• [INSTRUCTIONS TO FOLLOW]
Copy the listing word for word, taking everything from the line containing "at matte black coffee table at right?" down to the line containing "Question: Does black", with both of those lines included.

=== PROVIDED RECORDS ===

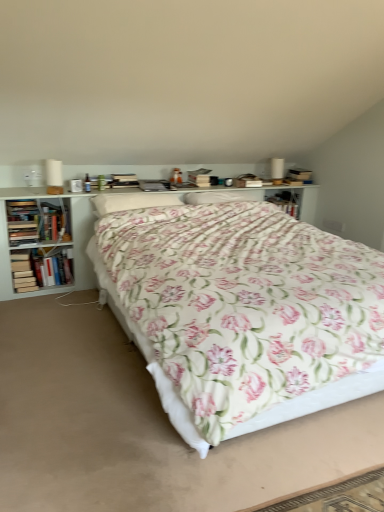
Question: Can we say hardcover book at left, the second book viewed from the top, lies outside hardcover book at left, the first book in the bottom-to-top sequence?

Choices:
 (A) yes
 (B) no

Answer: (A)

Question: Is hardcover book at left, the second book viewed from the top, beside hardcover book at left, which is counted as the 3th book, starting from the top?

Choices:
 (A) no
 (B) yes

Answer: (A)

Question: Is hardcover book at left, the second book viewed from the top, at the left side of hardcover book at left, the first book in the bottom-to-top sequence?

Choices:
 (A) yes
 (B) no

Answer: (B)

Question: From a real-world perspective, is hardcover book at left, the second book when ordered from bottom to top, located beneath hardcover book at left, which is counted as the 3th book, starting from the top?

Choices:
 (A) yes
 (B) no

Answer: (A)

Question: Does hardcover book at left, the second book when ordered from bottom to top, have a smaller size compared to hardcover book at left, which is counted as the 3th book, starting from the top?

Choices:
 (A) no
 (B) yes

Answer: (A)

Question: Is white soft pillow at center in front of or behind floral fabric bed at center in the image?

Choices:
 (A) behind
 (B) front

Answer: (A)

Question: Is white soft pillow at center inside or outside of floral fabric bed at center?

Choices:
 (A) inside
 (B) outside

Answer: (A)

Question: Looking at their shapes, would you say white soft pillow at center is wider or thinner than floral fabric bed at center?

Choices:
 (A) wide
 (B) thin

Answer: (B)

Question: Is point (144, 201) closer or farther from the camera than point (210, 359)?

Choices:
 (A) farther
 (B) closer

Answer: (A)

Question: Is hardcover book at left, which is counted as the 3th book, starting from the top, wider or thinner than white wood bookcase at center?

Choices:
 (A) thin
 (B) wide

Answer: (A)

Question: From the image's perspective, is hardcover book at left, which is counted as the 3th book, starting from the top, positioned above or below white wood bookcase at center?

Choices:
 (A) above
 (B) below

Answer: (B)

Question: Is hardcover book at left, the first book in the bottom-to-top sequence, inside or outside of white wood bookcase at center?

Choices:
 (A) inside
 (B) outside

Answer: (A)

Question: Relative to white wood bookcase at center, is hardcover book at left, which is counted as the 3th book, starting from the top, in front or behind?

Choices:
 (A) front
 (B) behind

Answer: (B)

Question: Considering the positions of white soft pillow at center and hardcover book at left, the second book viewed from the top, in the image, is white soft pillow at center taller or shorter than hardcover book at left, the second book viewed from the top,?

Choices:
 (A) tall
 (B) short

Answer: (B)

Question: From a real-world perspective, is white soft pillow at center physically located above or below hardcover book at left, the second book viewed from the top?

Choices:
 (A) above
 (B) below

Answer: (A)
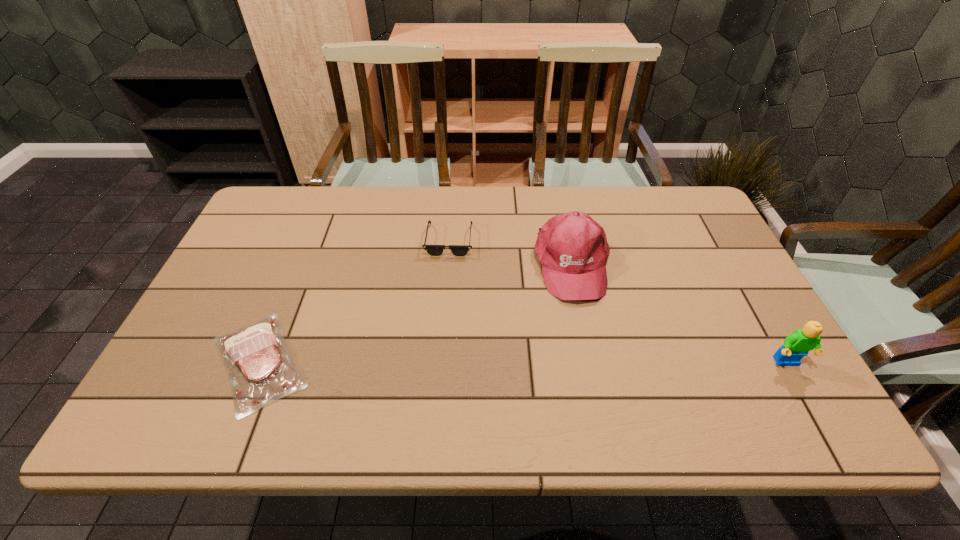
Where is `free space on the desktop that is between the steak and the rightmost object and is positioned on the lenses of the second shortest object`? free space on the desktop that is between the steak and the rightmost object and is positioned on the lenses of the second shortest object is located at coordinates (529, 362).

The image size is (960, 540). Find the location of `free space on the desktop that is between the steak and the Lego and is positioned at the front of the baseball cap with the brim`. free space on the desktop that is between the steak and the Lego and is positioned at the front of the baseball cap with the brim is located at coordinates 595,362.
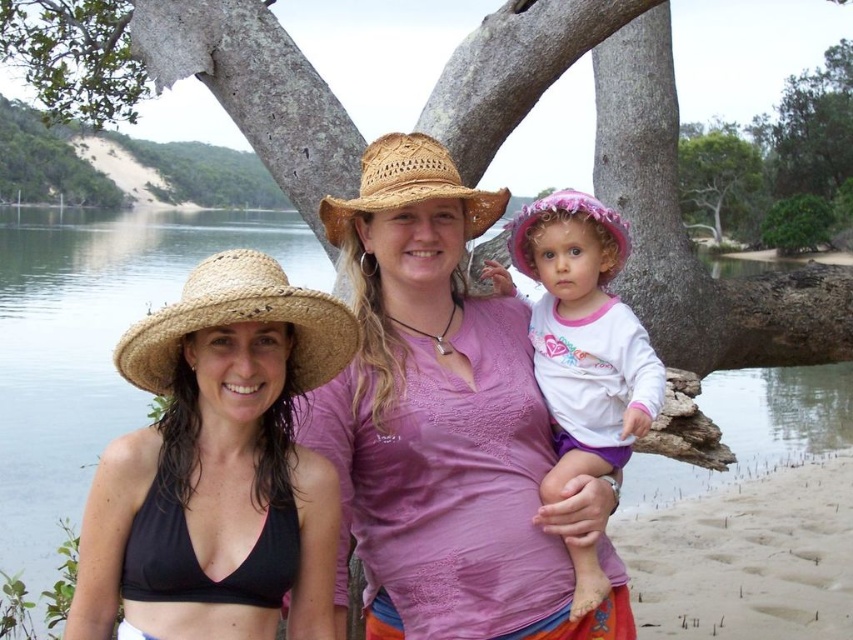
Question: Which object is the closest to the rough bark tree at center?

Choices:
 (A) pink cotton hat at center
 (B) strawhat at left
 (C) straw woven hat at center
 (D) matte straw hat at center

Answer: (D)

Question: Which point is farther from the camera taking this photo?

Choices:
 (A) (683, 172)
 (B) (607, 352)
 (C) (312, 385)
 (D) (662, 164)

Answer: (A)

Question: Does pink cotton hat at center have a greater width compared to straw woven hat at center?

Choices:
 (A) yes
 (B) no

Answer: (B)

Question: Which object is closer to the camera taking this photo?

Choices:
 (A) matte straw hat at left
 (B) green leafy tree at upper center

Answer: (A)

Question: Does matte straw hat at left have a larger size compared to green leafy tree at upper center?

Choices:
 (A) no
 (B) yes

Answer: (A)

Question: Does rough bark tree at center appear under matte straw hat at left?

Choices:
 (A) yes
 (B) no

Answer: (B)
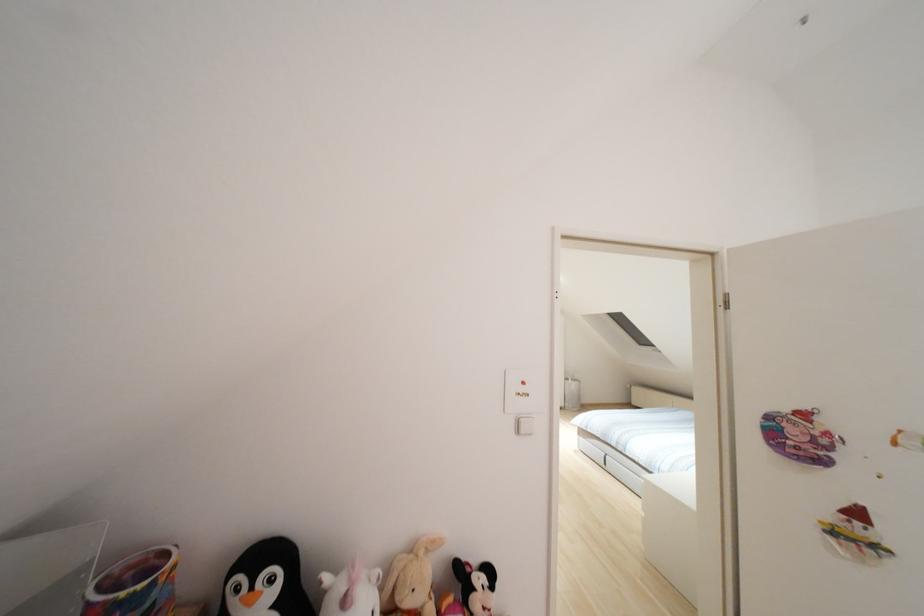
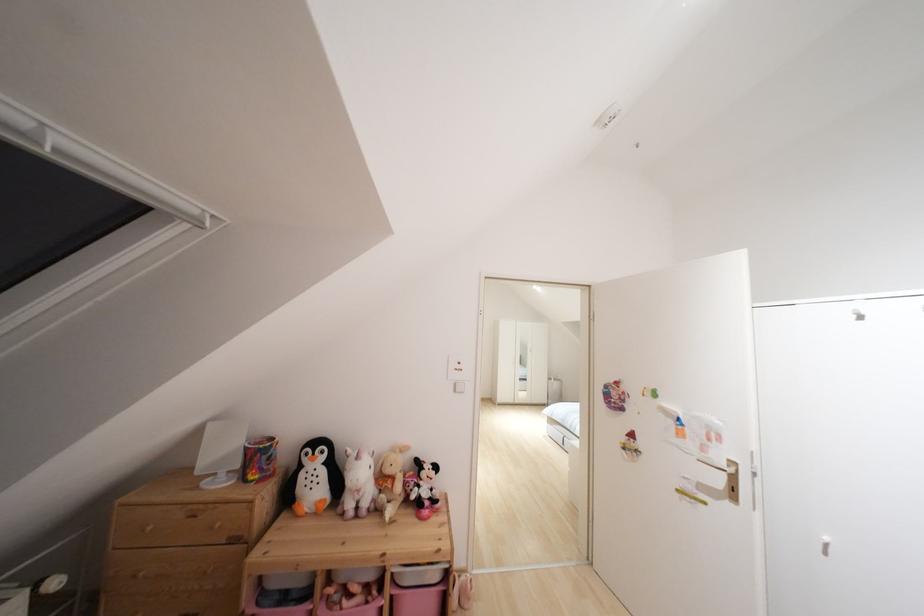
Find the pixel in the second image that matches [517,431] in the first image.

(455, 390)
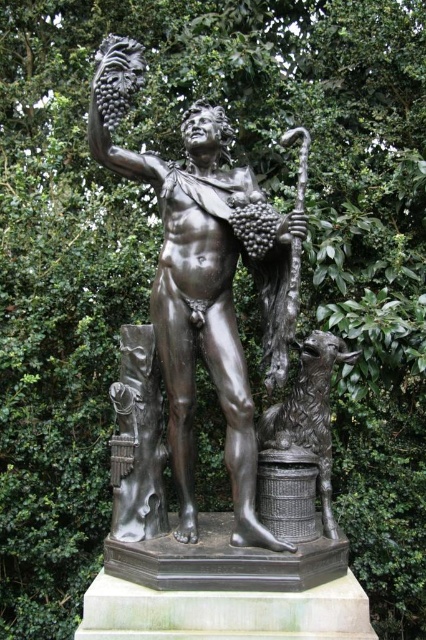
You are an art restorer examining the statue. You notice two points on the statue that need restoration. The first point is at coordinate point (x=104, y=90) and the second is at point (x=285, y=515). Which point is closer to you?

Point (x=104, y=90) is closer to the viewer than point (x=285, y=515).

You are an art curator planning to display the bronze statue at center and the shiny bronze basket at lower center in a gallery. Given their sizes, which object should be placed on a higher pedestal to ensure both are visible to visitors?

The bronze statue at center is larger than the shiny bronze basket at lower center, so placing it on a higher pedestal would ensure both are visible to visitors.

You are a visitor at an art gallery and want to take a photo of the bronze statue at center without the shiny bronze basket at lower center appearing in the frame. How should you adjust your camera angle?

The bronze statue at center is positioned over the shiny bronze basket at lower center. To avoid capturing the basket in your photo, you can angle your camera upward to focus solely on the statue while obscuring the basket beneath it.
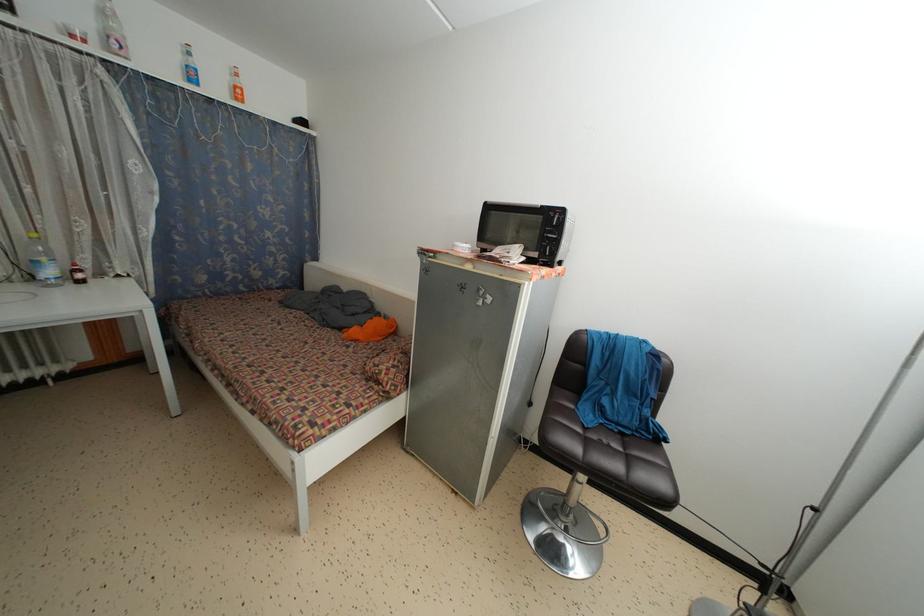
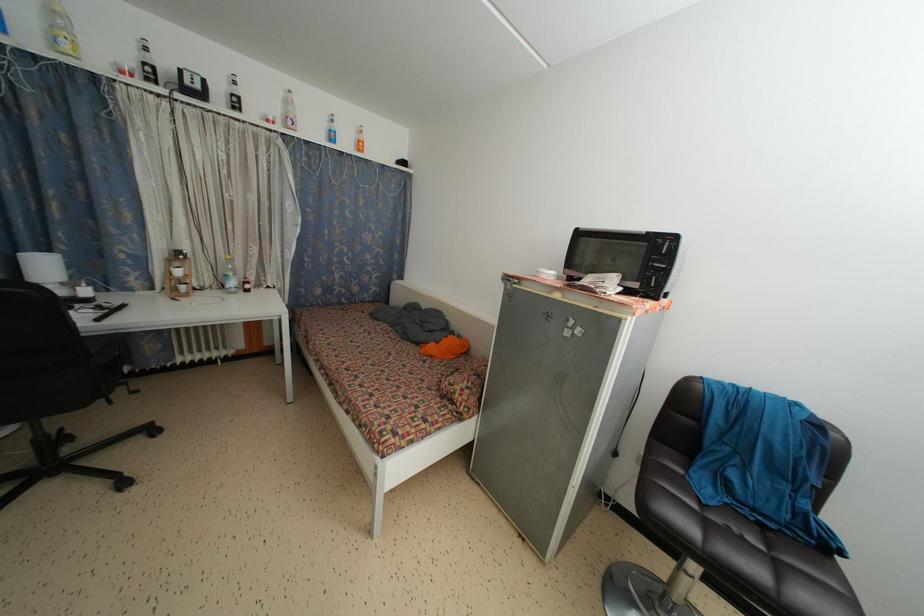
Where in the second image is the point corresponding to [55,278] from the first image?

(237, 289)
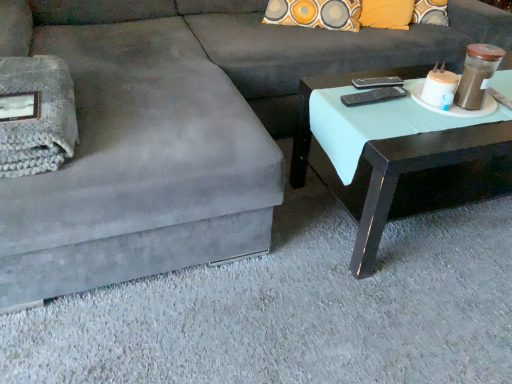
Question: Is black plastic remote at upper right, marked as the first remote in a top-to-bottom arrangement, positioned far away from matte black coffee table at right?

Choices:
 (A) yes
 (B) no

Answer: (B)

Question: From the image's perspective, is black plastic remote at upper right, the first remote viewed from the back, below matte black coffee table at right?

Choices:
 (A) no
 (B) yes

Answer: (A)

Question: Is black plastic remote at upper right, which is the second remote in front-to-back order, aimed at matte black coffee table at right?

Choices:
 (A) no
 (B) yes

Answer: (A)

Question: Does black plastic remote at upper right, the first remote viewed from the back, come behind matte black coffee table at right?

Choices:
 (A) yes
 (B) no

Answer: (A)

Question: Considering the relative sizes of black plastic remote at upper right, the first remote viewed from the back, and matte black coffee table at right in the image provided, is black plastic remote at upper right, the first remote viewed from the back, shorter than matte black coffee table at right?

Choices:
 (A) no
 (B) yes

Answer: (B)

Question: Is black plastic remote at upper right, marked as the first remote in a top-to-bottom arrangement, turned away from matte black coffee table at right?

Choices:
 (A) yes
 (B) no

Answer: (B)

Question: Is matte black coffee table at right behind black plastic remote at upper right, the 1th remote in the front-to-back sequence?

Choices:
 (A) no
 (B) yes

Answer: (A)

Question: Is matte black coffee table at right smaller than black plastic remote at upper right, which ranks as the 2th remote in top-to-bottom order?

Choices:
 (A) no
 (B) yes

Answer: (A)

Question: Does matte black coffee table at right have a larger size compared to black plastic remote at upper right, which ranks as the 2th remote in top-to-bottom order?

Choices:
 (A) no
 (B) yes

Answer: (B)

Question: From the image's perspective, is matte black coffee table at right on top of black plastic remote at upper right, which ranks as the 2th remote in top-to-bottom order?

Choices:
 (A) yes
 (B) no

Answer: (B)

Question: Could black plastic remote at upper right, the 1th remote from the bottom, be considered to be inside matte black coffee table at right?

Choices:
 (A) yes
 (B) no

Answer: (B)

Question: Is matte black coffee table at right outside black plastic remote at upper right, the 1th remote from the bottom?

Choices:
 (A) no
 (B) yes

Answer: (B)

Question: Is black plastic remote at upper right, which is the second remote in front-to-back order, oriented towards black plastic remote at upper right, which ranks as the 2th remote in top-to-bottom order?

Choices:
 (A) no
 (B) yes

Answer: (B)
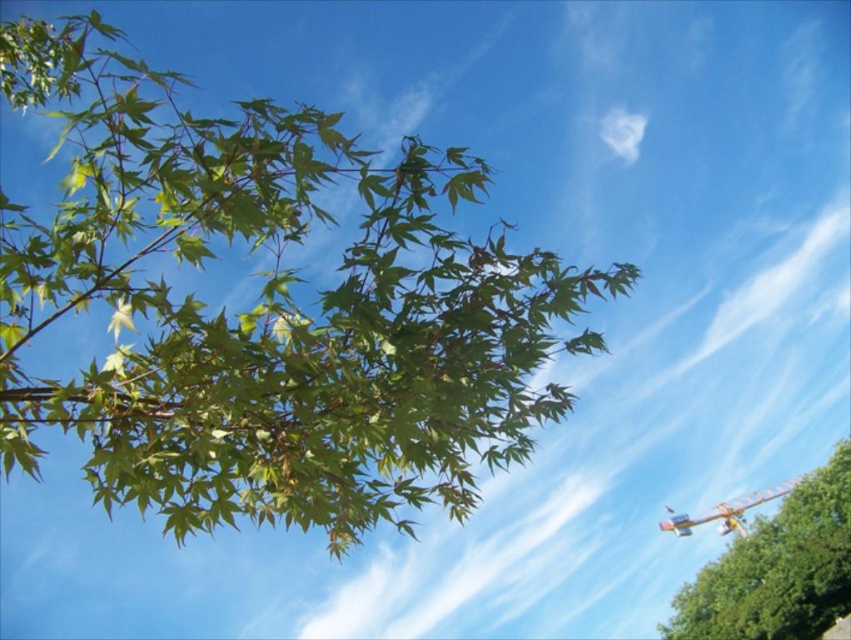
Question: Which object appears farthest from the camera in this image?

Choices:
 (A) green matte tree at upper left
 (B) green matte leaves at upper left

Answer: (A)

Question: Is green matte tree at upper left to the left of yellow metallic biplane at lower right from the viewer's perspective?

Choices:
 (A) yes
 (B) no

Answer: (A)

Question: Does green matte leaves at upper left have a greater width compared to green matte tree at upper left?

Choices:
 (A) yes
 (B) no

Answer: (B)

Question: Does green matte leaves at upper left appear over green matte tree at upper left?

Choices:
 (A) yes
 (B) no

Answer: (A)

Question: Based on their relative distances, which object is nearer to the green matte leaves at upper left?

Choices:
 (A) yellow metallic biplane at lower right
 (B) green matte tree at upper left

Answer: (B)

Question: Which object appears farthest from the camera in this image?

Choices:
 (A) yellow metallic biplane at lower right
 (B) green matte tree at upper left

Answer: (A)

===

• [RESPONSE AREA]
Question: Is black plastic remote at upper right, which is the second remote in front-to-back order, aimed at matte black coffee table at right?

Choices:
 (A) no
 (B) yes

Answer: (A)

Question: Does black plastic remote at upper right, the first remote viewed from the back, come behind matte black coffee table at right?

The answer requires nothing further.